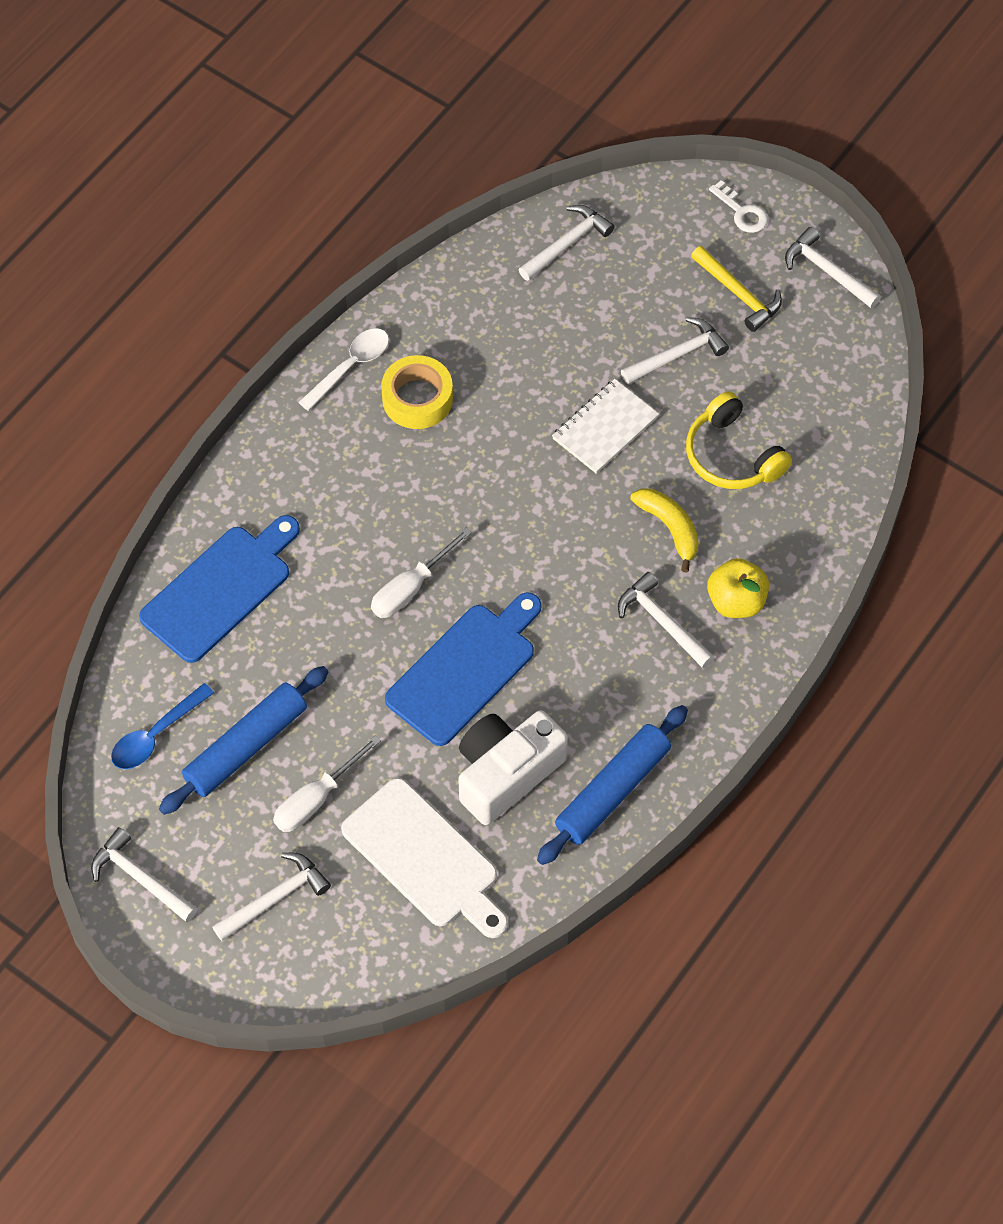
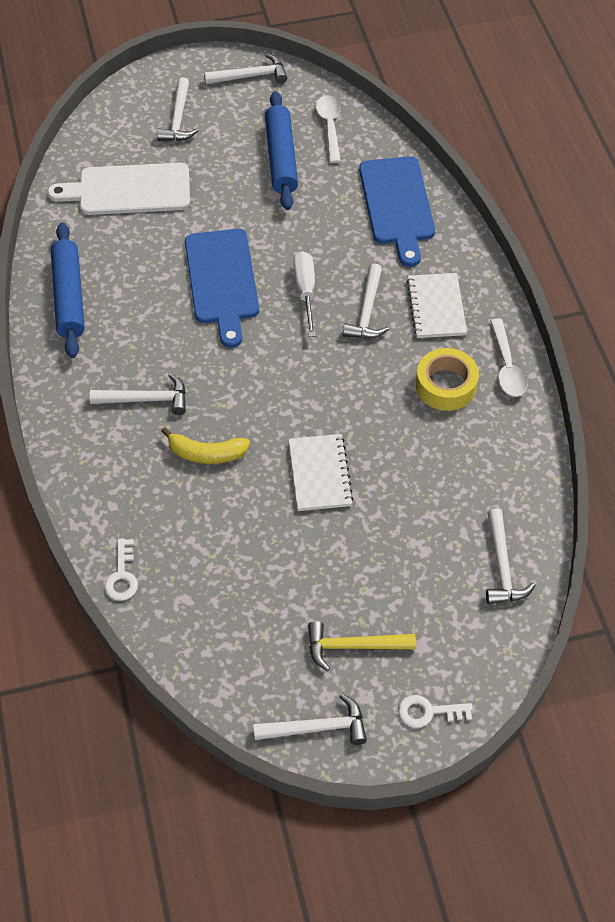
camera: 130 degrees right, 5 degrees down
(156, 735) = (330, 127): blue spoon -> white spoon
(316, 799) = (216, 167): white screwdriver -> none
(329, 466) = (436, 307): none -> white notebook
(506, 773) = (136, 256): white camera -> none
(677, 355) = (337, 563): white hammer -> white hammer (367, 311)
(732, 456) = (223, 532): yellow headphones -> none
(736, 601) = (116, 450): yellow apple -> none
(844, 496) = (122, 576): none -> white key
——
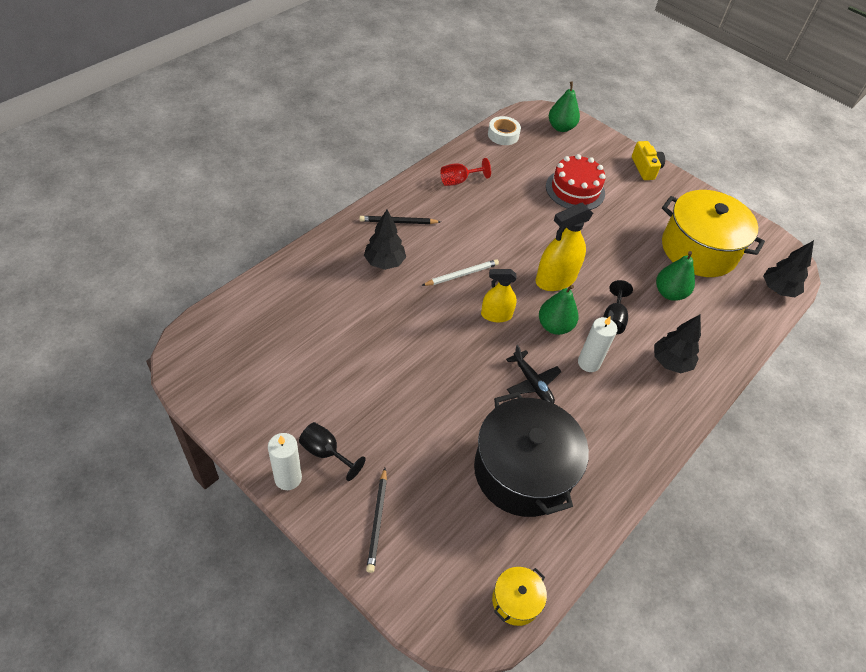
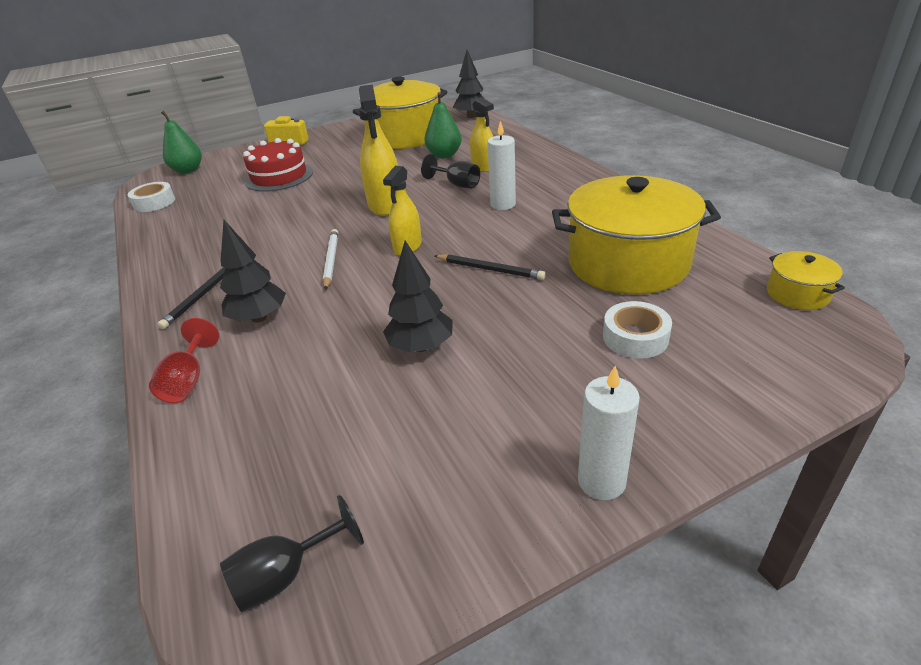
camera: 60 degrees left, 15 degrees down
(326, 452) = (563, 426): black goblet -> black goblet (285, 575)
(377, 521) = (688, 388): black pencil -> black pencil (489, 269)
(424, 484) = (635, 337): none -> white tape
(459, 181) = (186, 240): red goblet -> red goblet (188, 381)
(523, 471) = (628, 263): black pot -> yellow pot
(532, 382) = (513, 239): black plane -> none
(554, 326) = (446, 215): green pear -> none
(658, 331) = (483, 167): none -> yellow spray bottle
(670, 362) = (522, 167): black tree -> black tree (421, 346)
——
*Exercise*
Restate word for word the lines in the material above from the one with "(316, 799) = (216, 167): white" to the one with "(844, 496) = (122, 576): none -> white key"; both of those lines count, and nothing else does.

*Exercise answer*
(316, 799) = (216, 167): white screwdriver -> none
(329, 466) = (436, 307): none -> white notebook
(506, 773) = (136, 256): white camera -> none
(677, 355) = (337, 563): white hammer -> white hammer (367, 311)
(732, 456) = (223, 532): yellow headphones -> none
(736, 601) = (116, 450): yellow apple -> none
(844, 496) = (122, 576): none -> white key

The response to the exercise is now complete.